- What you are asked to do:
Reproduce verbatim the lines of the material below, starting at the line with "pos1: [192, 379]" and ending at the line with "pos1: [630, 207]", both inclusive; skip the rest.

- Dataset records:
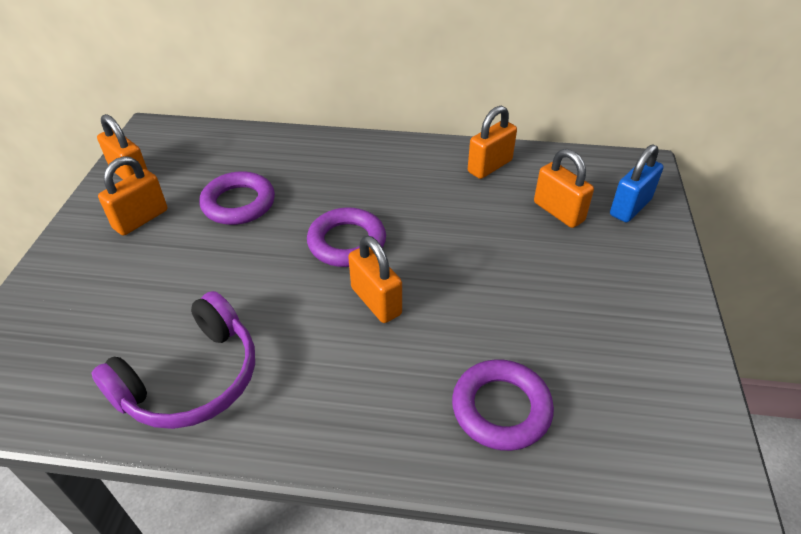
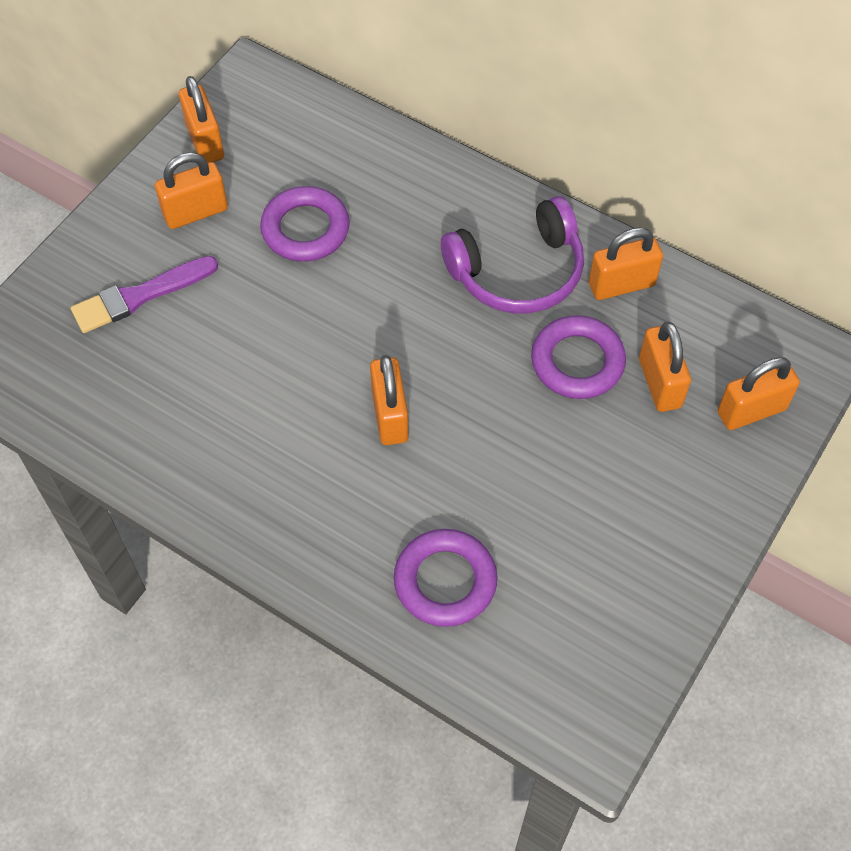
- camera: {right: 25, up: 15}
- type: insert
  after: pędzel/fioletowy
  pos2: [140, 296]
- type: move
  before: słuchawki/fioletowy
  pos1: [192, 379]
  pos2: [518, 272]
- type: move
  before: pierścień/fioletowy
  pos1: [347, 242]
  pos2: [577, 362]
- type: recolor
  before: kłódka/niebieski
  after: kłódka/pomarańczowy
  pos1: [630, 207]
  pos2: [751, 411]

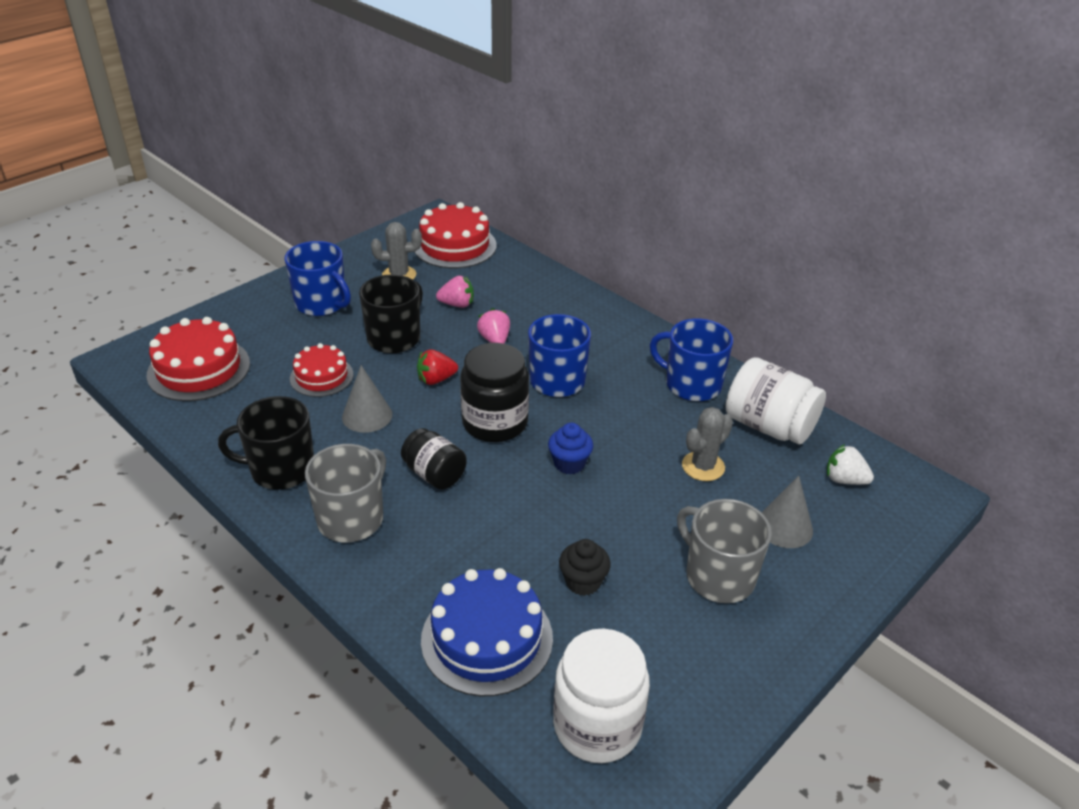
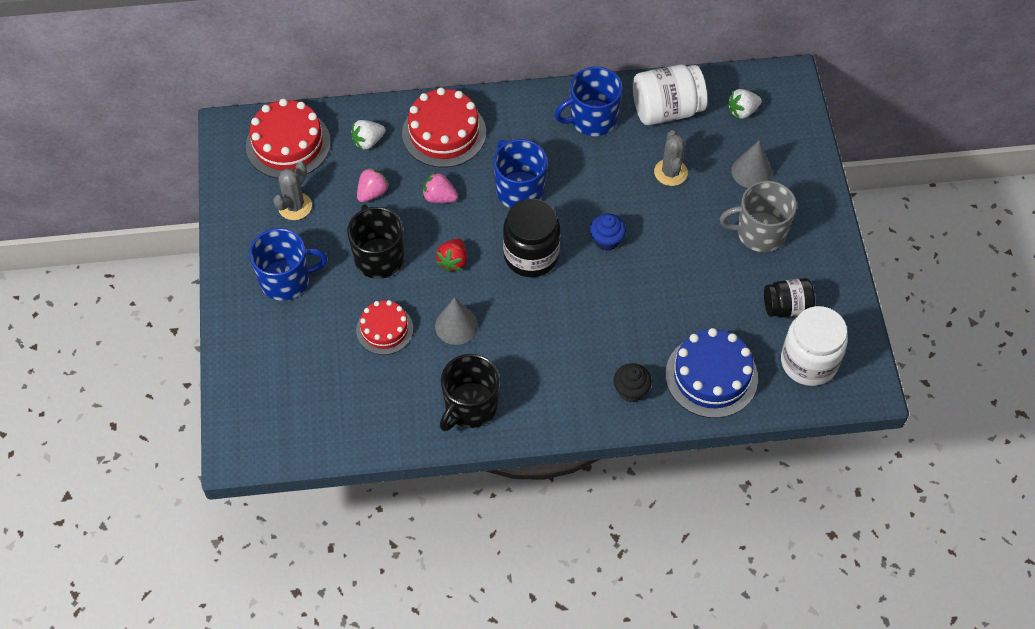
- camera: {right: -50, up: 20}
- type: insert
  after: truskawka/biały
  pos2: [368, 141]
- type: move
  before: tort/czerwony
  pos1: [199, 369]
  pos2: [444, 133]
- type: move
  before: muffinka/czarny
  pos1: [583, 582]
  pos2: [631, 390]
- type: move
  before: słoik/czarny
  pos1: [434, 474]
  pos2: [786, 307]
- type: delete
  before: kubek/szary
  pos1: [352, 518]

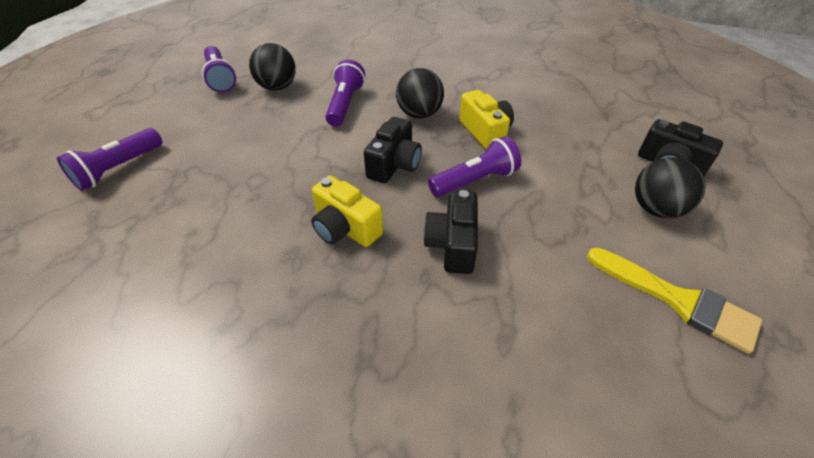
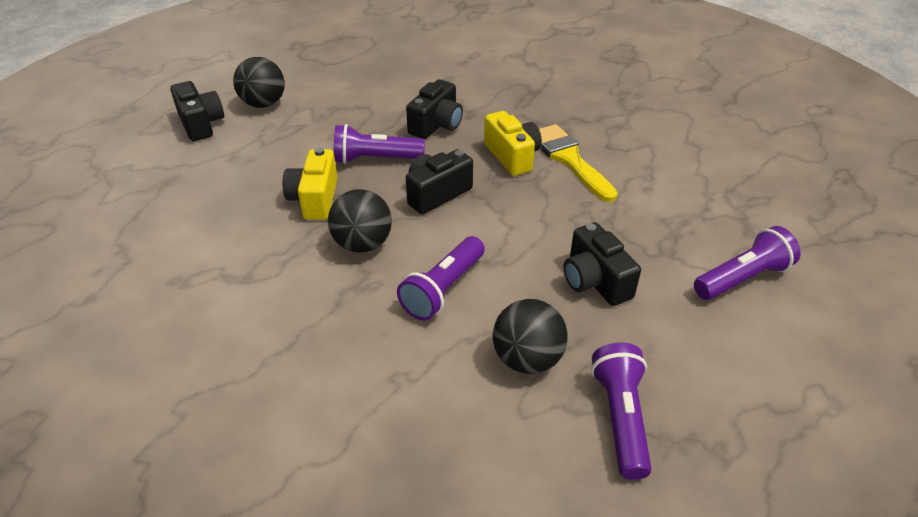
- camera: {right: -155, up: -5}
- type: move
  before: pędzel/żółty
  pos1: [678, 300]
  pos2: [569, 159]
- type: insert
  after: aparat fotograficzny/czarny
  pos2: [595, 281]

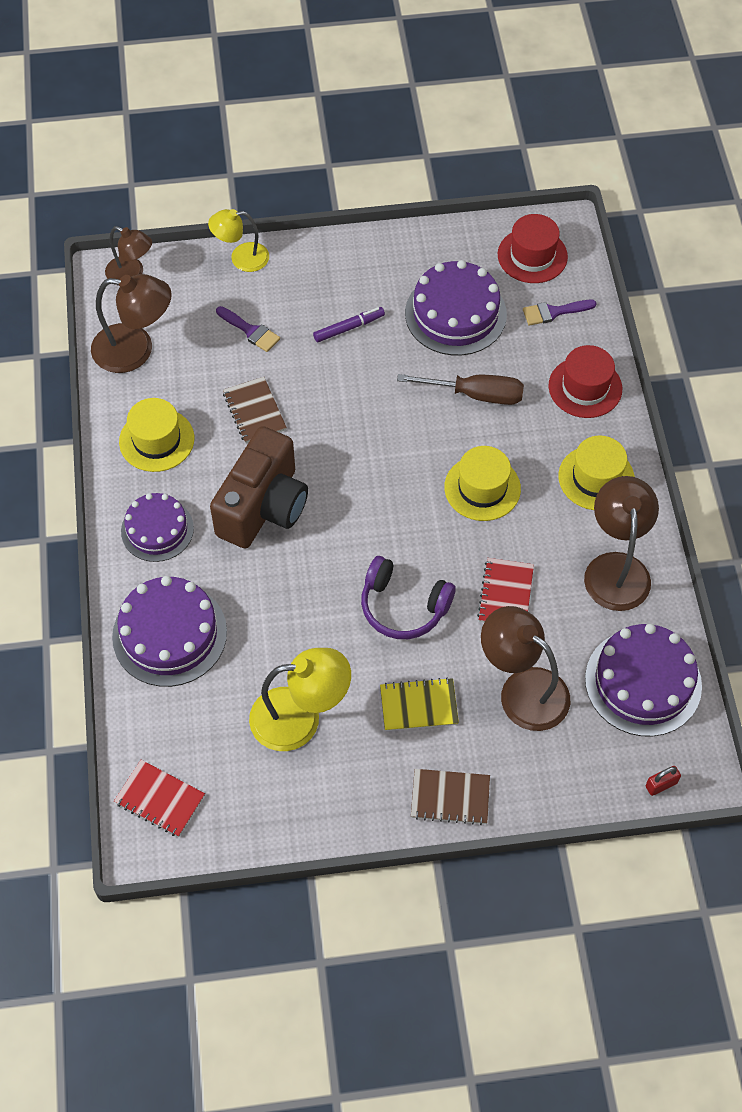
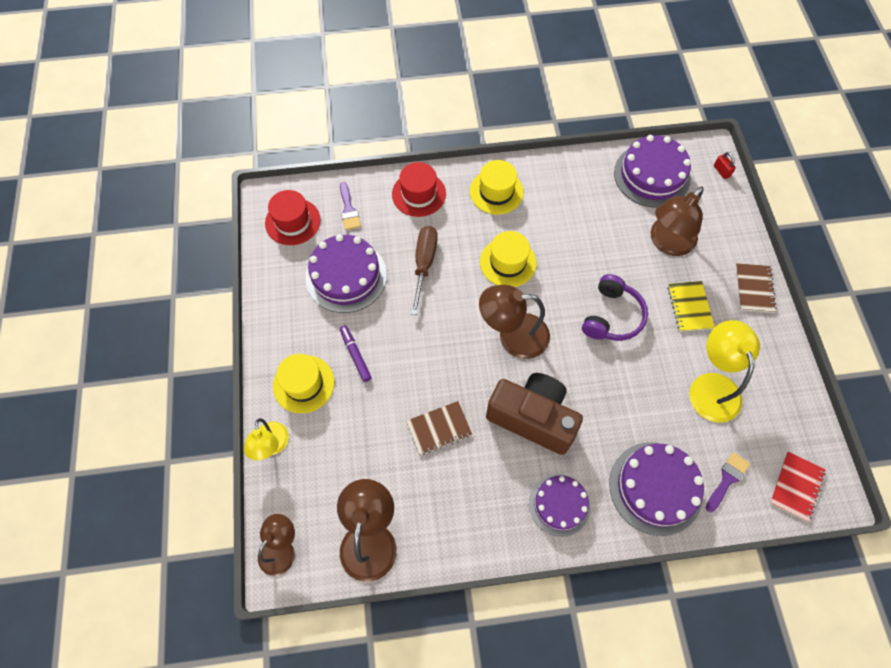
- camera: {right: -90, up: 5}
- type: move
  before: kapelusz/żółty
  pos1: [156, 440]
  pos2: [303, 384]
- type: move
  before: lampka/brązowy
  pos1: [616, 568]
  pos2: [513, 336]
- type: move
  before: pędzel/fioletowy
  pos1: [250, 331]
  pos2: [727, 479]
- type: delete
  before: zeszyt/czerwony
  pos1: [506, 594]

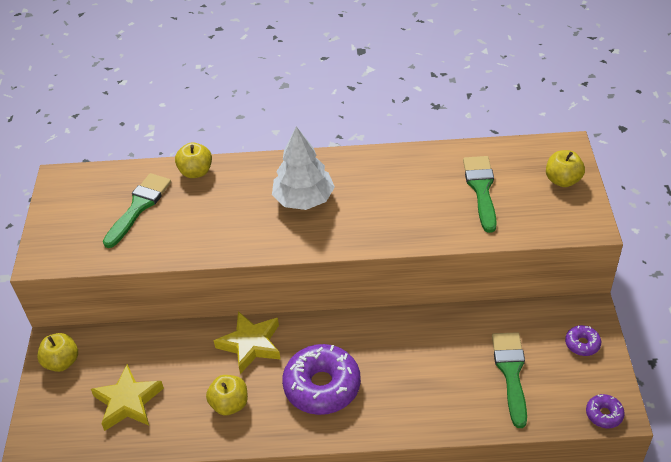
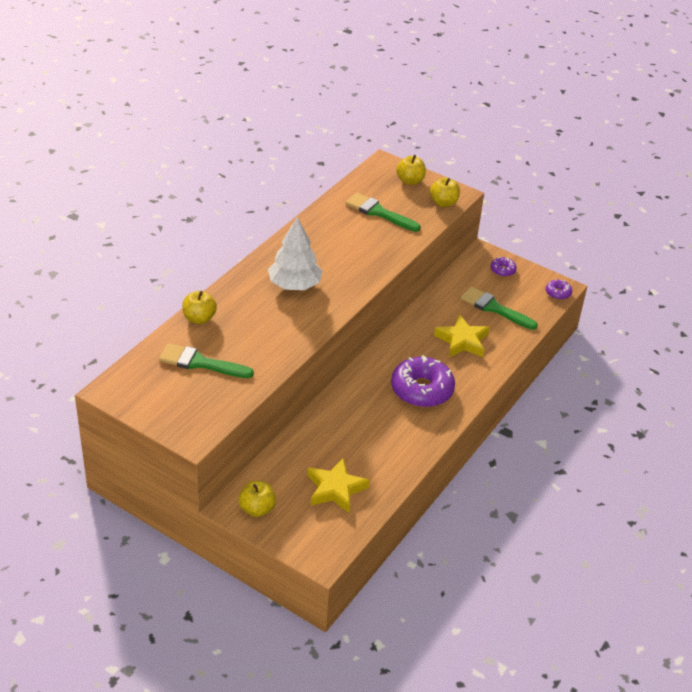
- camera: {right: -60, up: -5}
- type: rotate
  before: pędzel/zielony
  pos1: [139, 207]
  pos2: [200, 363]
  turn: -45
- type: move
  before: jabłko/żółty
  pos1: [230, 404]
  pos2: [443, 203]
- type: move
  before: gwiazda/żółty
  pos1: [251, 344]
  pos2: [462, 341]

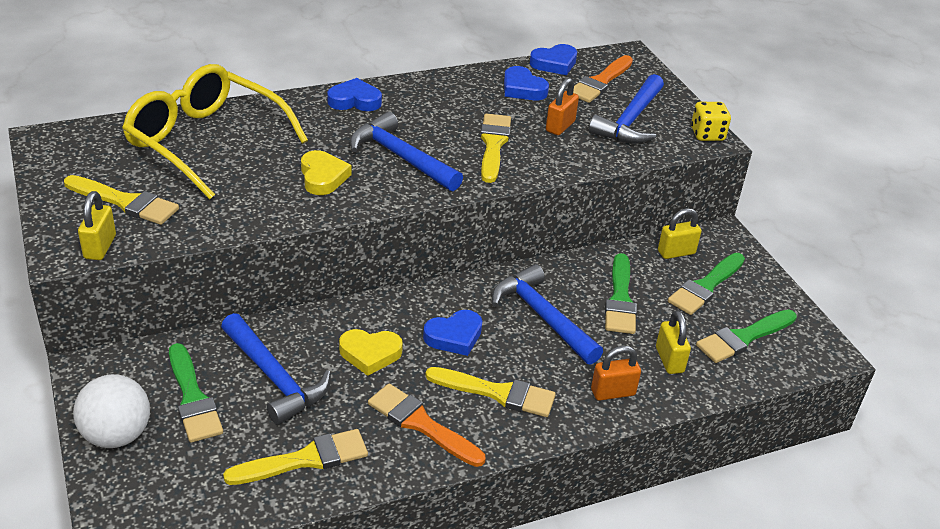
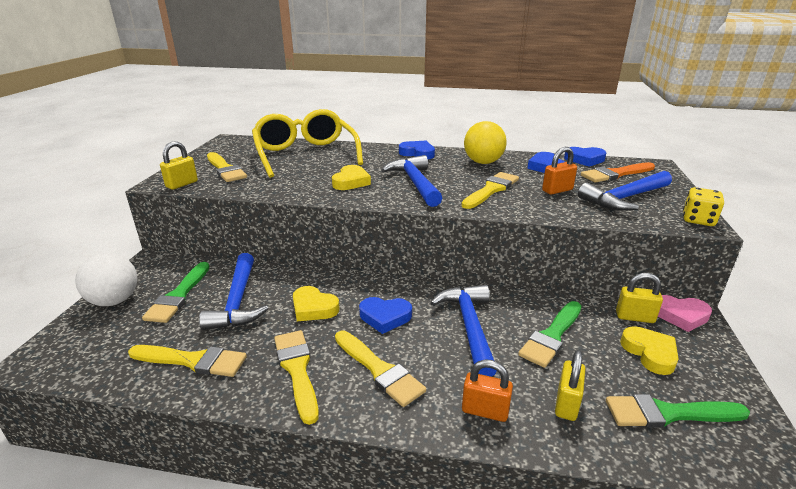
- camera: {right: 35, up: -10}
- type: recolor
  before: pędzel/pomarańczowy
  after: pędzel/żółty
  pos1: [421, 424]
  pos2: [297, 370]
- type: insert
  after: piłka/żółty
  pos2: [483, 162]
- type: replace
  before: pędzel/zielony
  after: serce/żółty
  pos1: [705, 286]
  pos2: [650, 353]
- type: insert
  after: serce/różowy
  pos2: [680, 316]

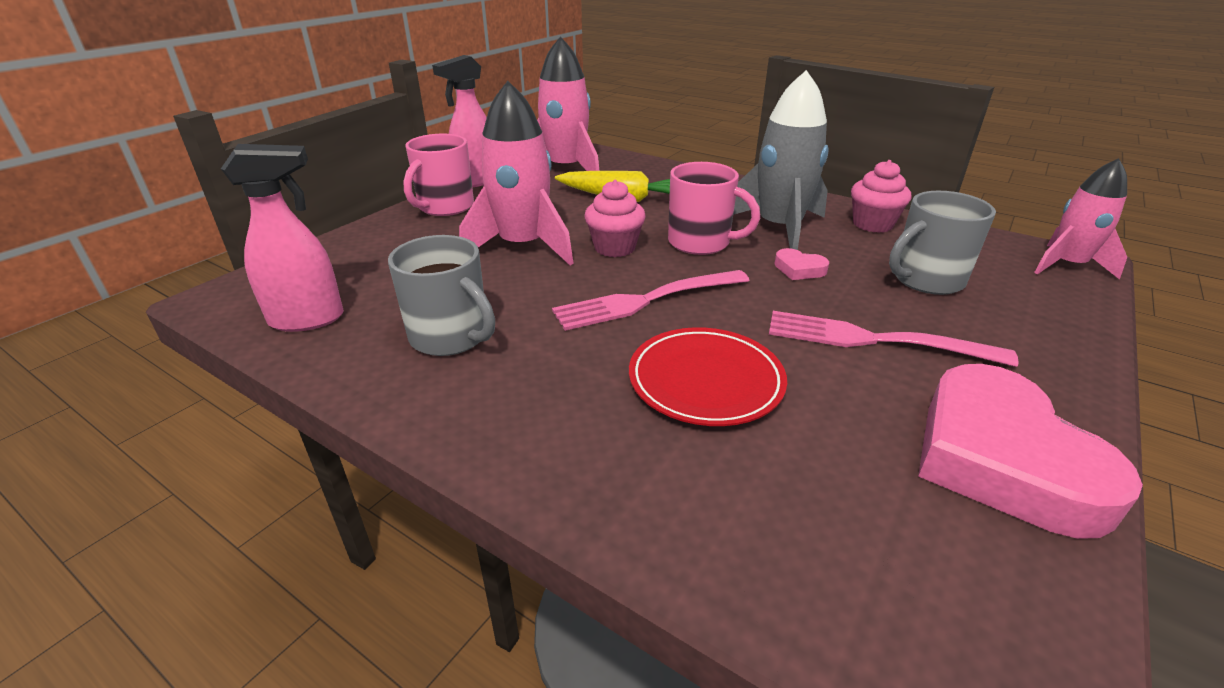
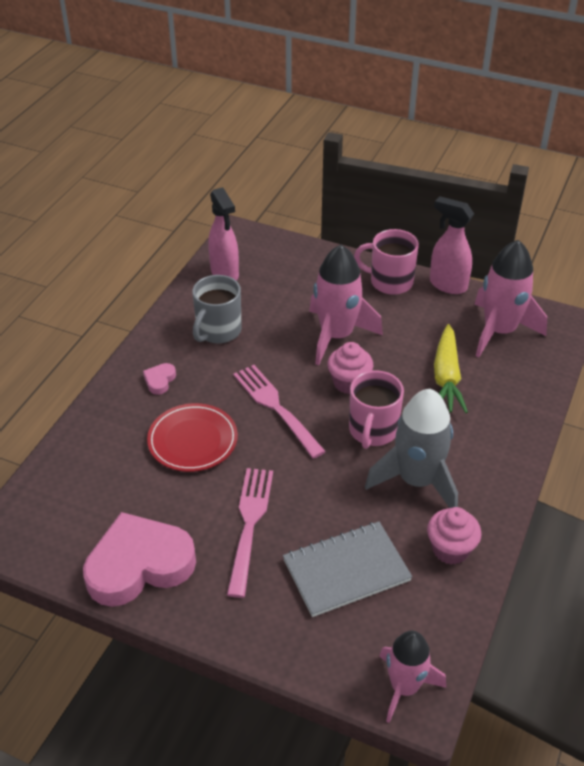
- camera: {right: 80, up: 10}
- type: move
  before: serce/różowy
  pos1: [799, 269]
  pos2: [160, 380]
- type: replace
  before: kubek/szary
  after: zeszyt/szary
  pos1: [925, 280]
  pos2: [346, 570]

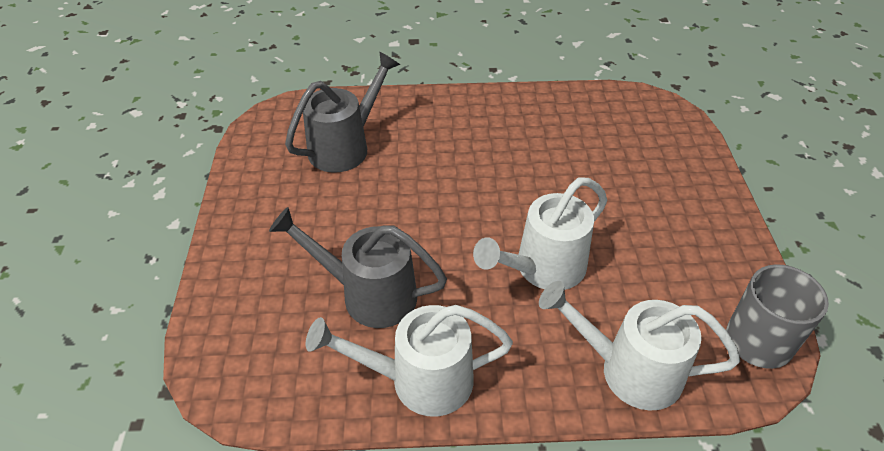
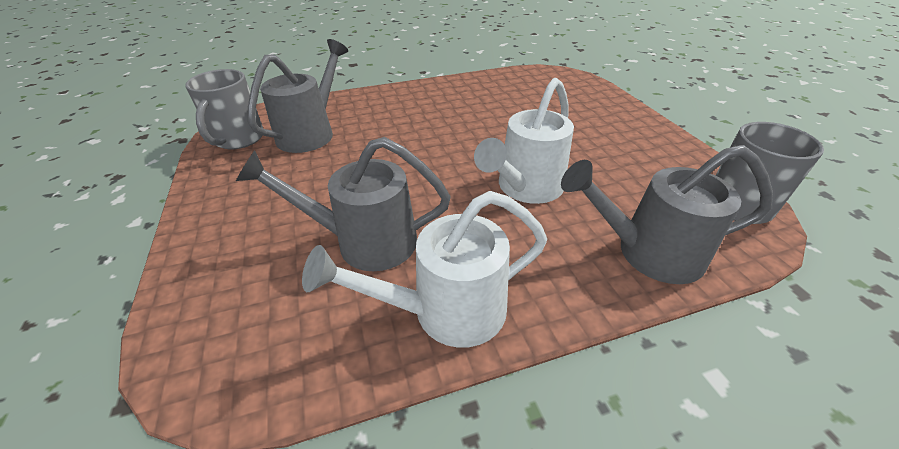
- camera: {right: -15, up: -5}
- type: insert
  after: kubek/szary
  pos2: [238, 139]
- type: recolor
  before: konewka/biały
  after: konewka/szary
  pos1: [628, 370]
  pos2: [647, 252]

- Expected answer:
  pos1: [192, 379]
  pos2: [518, 272]
- type: move
  before: pierścień/fioletowy
  pos1: [347, 242]
  pos2: [577, 362]
- type: recolor
  before: kłódka/niebieski
  after: kłódka/pomarańczowy
  pos1: [630, 207]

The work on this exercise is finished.